**Assignment:**
The copy should run from the line containing "R10: 6.8 (NET17, VDD) -> 6.8 (NET18, VDD)" through the last line of the entries below, exactly as written, with pictures omitted.

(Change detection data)
Segment Open

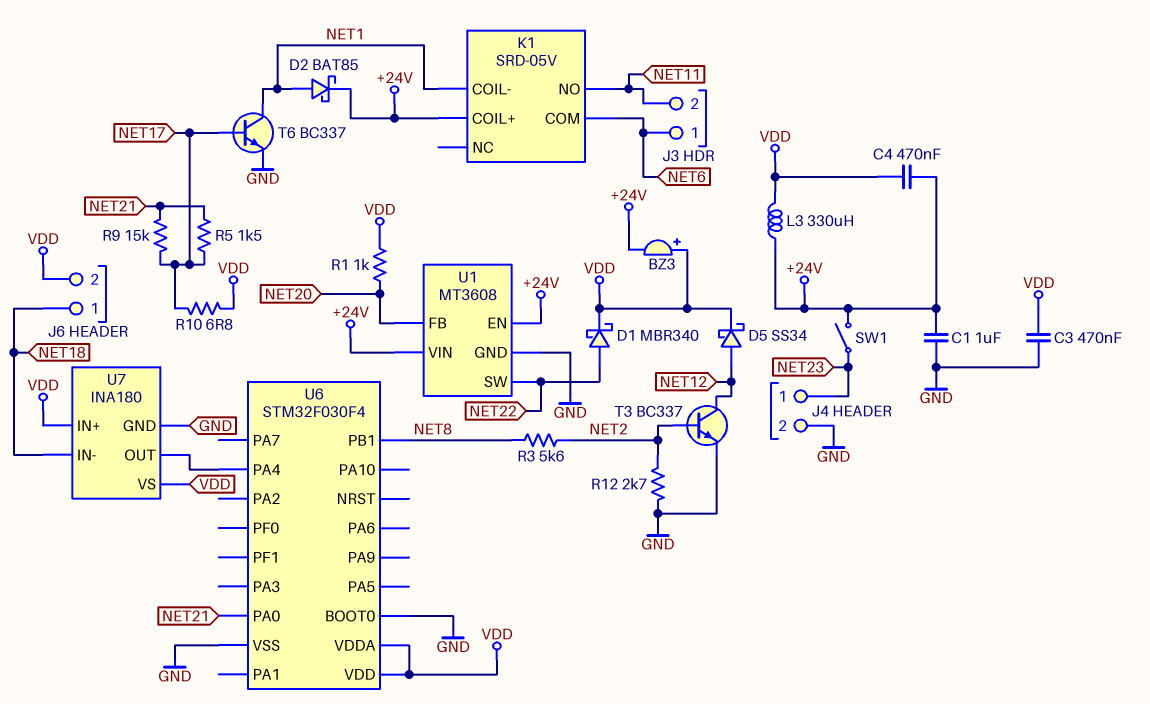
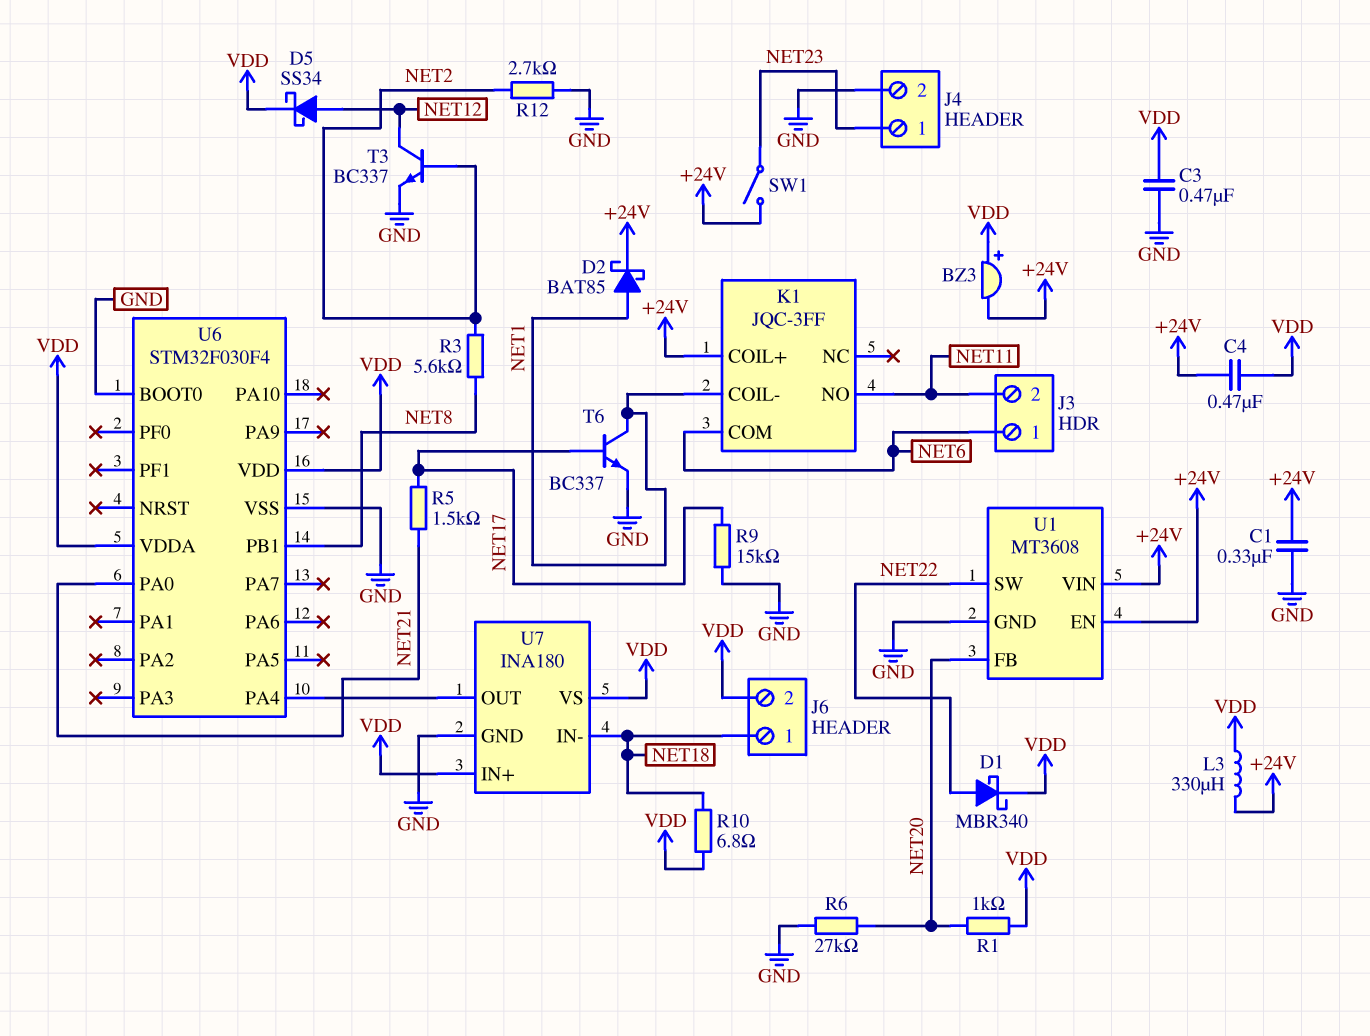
C1: 1uF (+24V, GND) -> 330nF (+24V, GND)
K1: SRD-05V -> JQC-3FF
R6: none -> 27k (GND, NET20)
R9: 15k (NET17, NET21) -> 15k (GND, NET17)
R10: 6.8 (NET17, VDD) -> 6.8 (NET18, VDD)

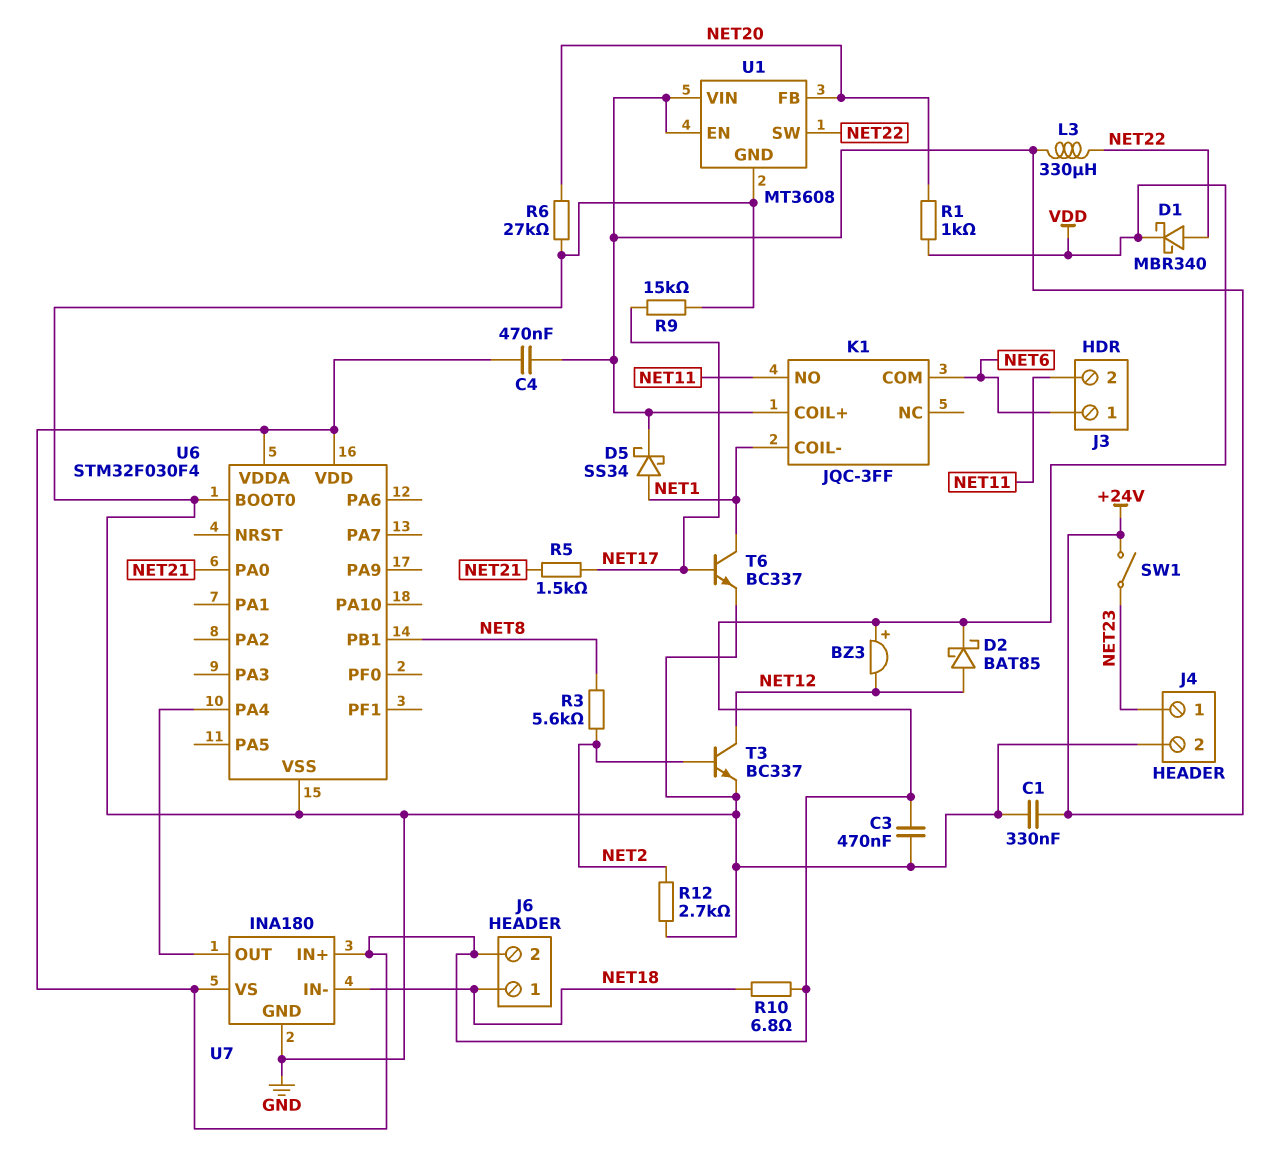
BZ3: buzzer (plus VDD, minus +24V) -> buzzer (plus VDD, minus NET12)
D2: schottky BAT85 (A NET1, K +24V) -> schottky BAT85 (A NET12, K VDD)
D5: schottky SS34 (A NET12, K VDD) -> schottky SS34 (A NET1, K +24V)
L3: 330uH (+24V, VDD) -> 330uH (+24V, NET22)

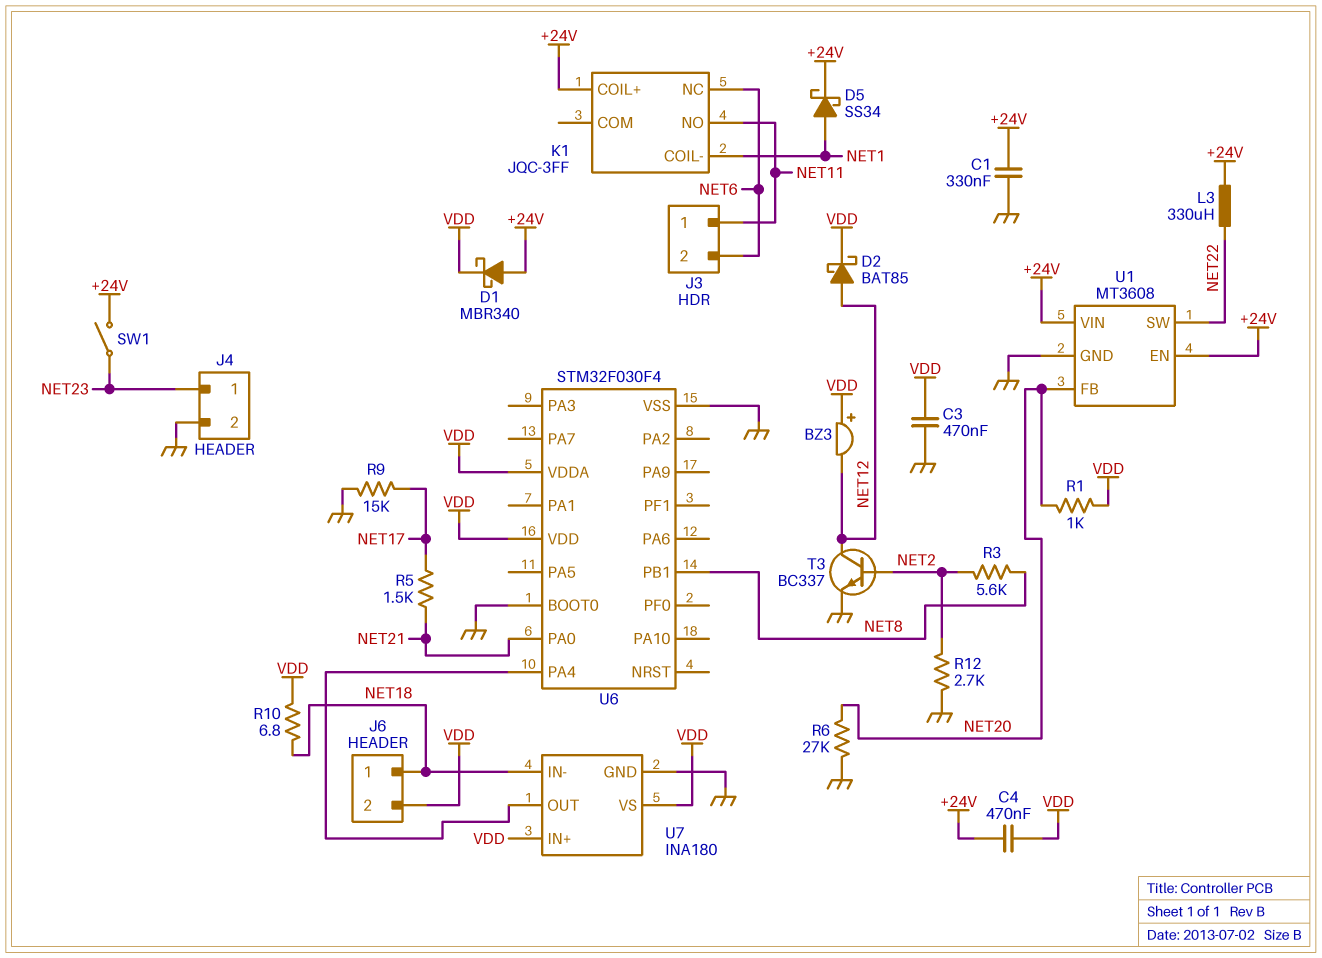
D1: schottky MBR340 (A NET22, K VDD) -> schottky MBR340 (A +24V, K VDD)
J3 pin 1: NET6 -> NET11
J3 pin 2: NET11 -> NET6
K1 pin COM: NET6 -> none
K1 pin NC: none -> NET6
T6: NPN BC337 (B NET17, C NET1, E GND) -> none

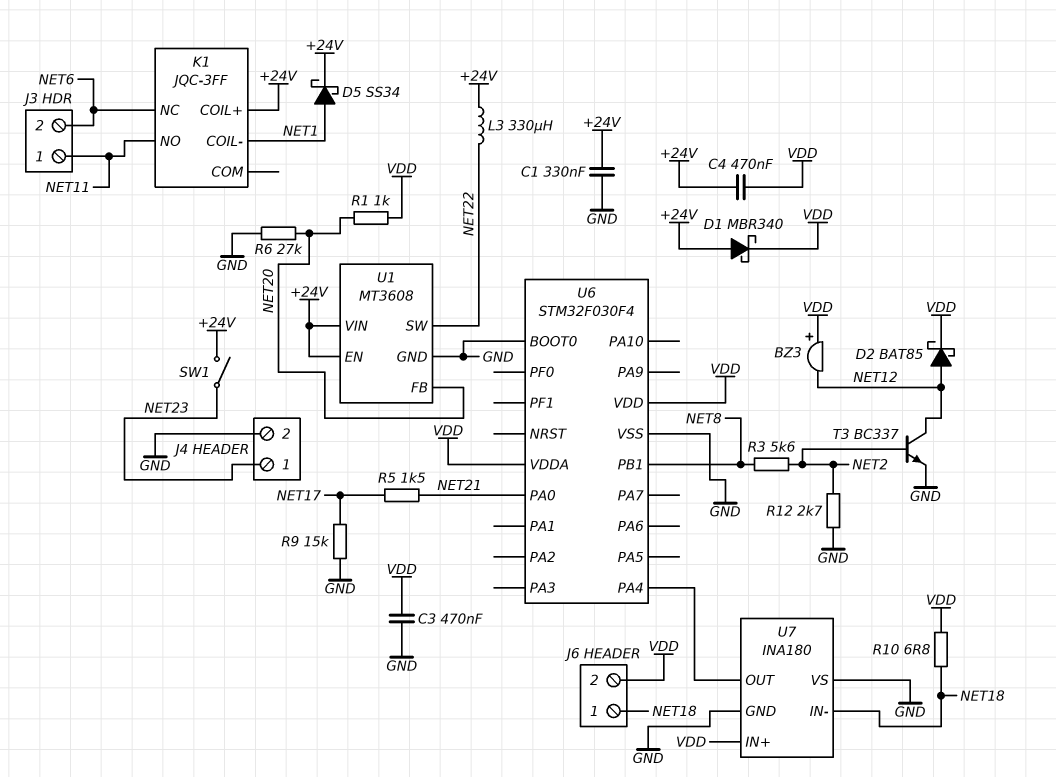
U7 pin VS: VDD -> GND

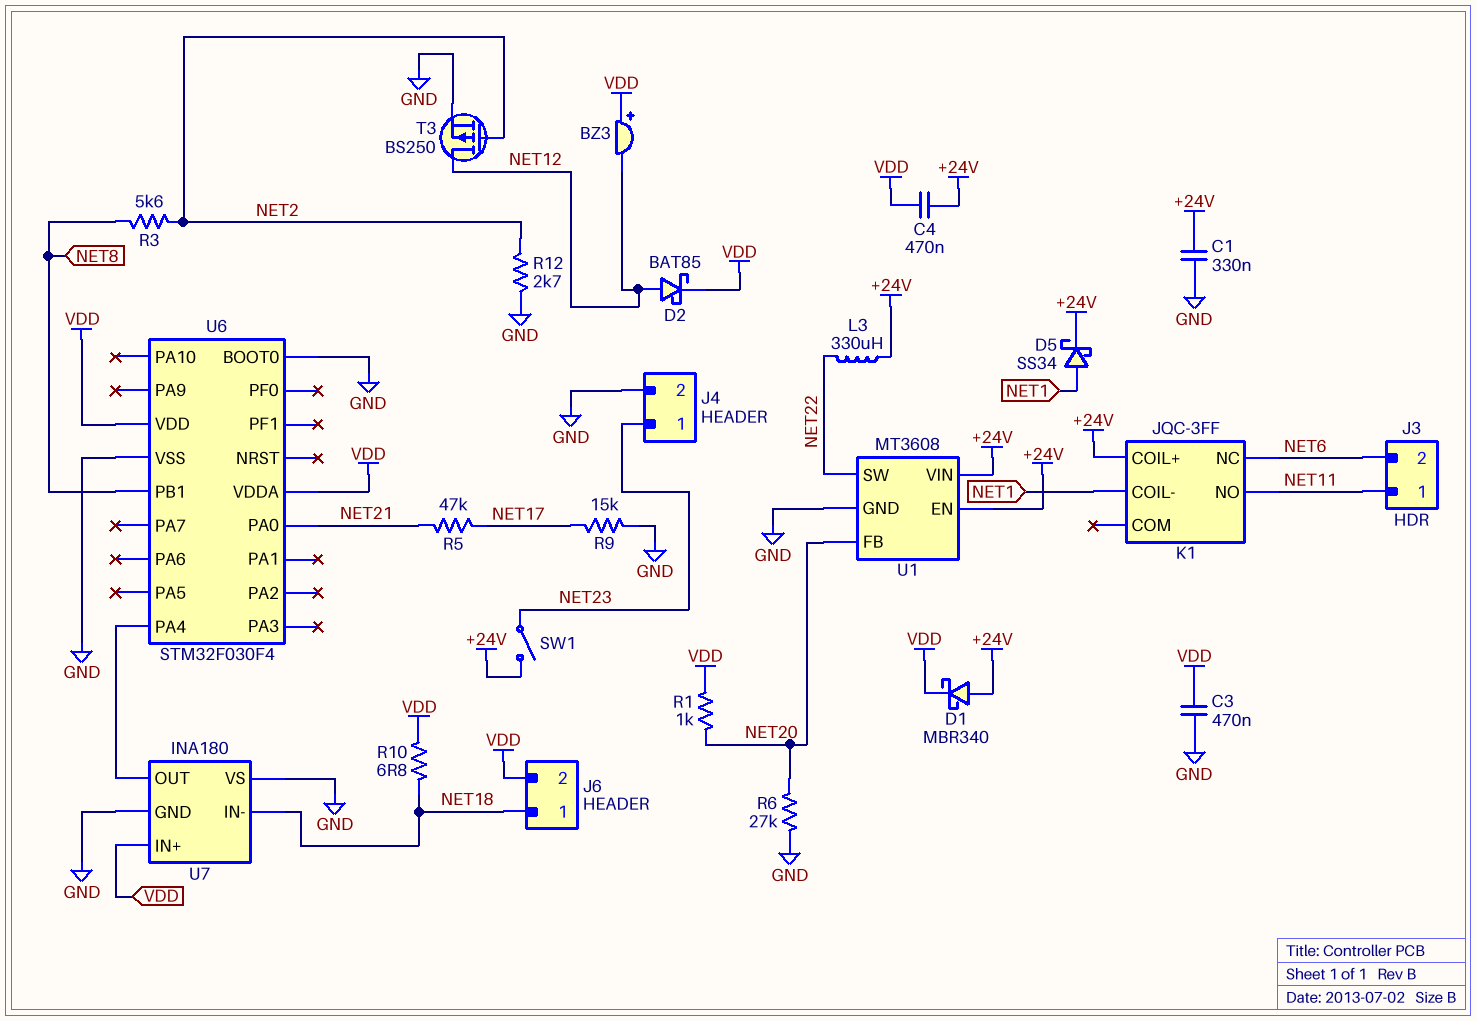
R5: 1.5k (NET17, NET21) -> 47k (NET17, NET21)
T3: NPN BC337 (B NET2, C NET12, E GND) -> PMOS BS250 (G NET2, D NET12, S GND)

Segment Closed

**Solved problem:**
R10: 6.8 (NET17, VDD) -> 6.8 (NET18, VDD)

BZ3: buzzer (plus VDD, minus +24V) -> buzzer (plus VDD, minus NET12)
D2: schottky BAT85 (A NET1, K +24V) -> schottky BAT85 (A NET12, K VDD)
D5: schottky SS34 (A NET12, K VDD) -> schottky SS34 (A NET1, K +24V)
L3: 330uH (+24V, VDD) -> 330uH (+24V, NET22)

D1: schottky MBR340 (A NET22, K VDD) -> schottky MBR340 (A +24V, K VDD)
J3 pin 1: NET6 -> NET11
J3 pin 2: NET11 -> NET6
K1 pin COM: NET6 -> none
K1 pin NC: none -> NET6
T6: NPN BC337 (B NET17, C NET1, E GND) -> none

U7 pin VS: VDD -> GND

R5: 1.5k (NET17, NET21) -> 47k (NET17, NET21)
T3: NPN BC337 (B NET2, C NET12, E GND) -> PMOS BS250 (G NET2, D NET12, S GND)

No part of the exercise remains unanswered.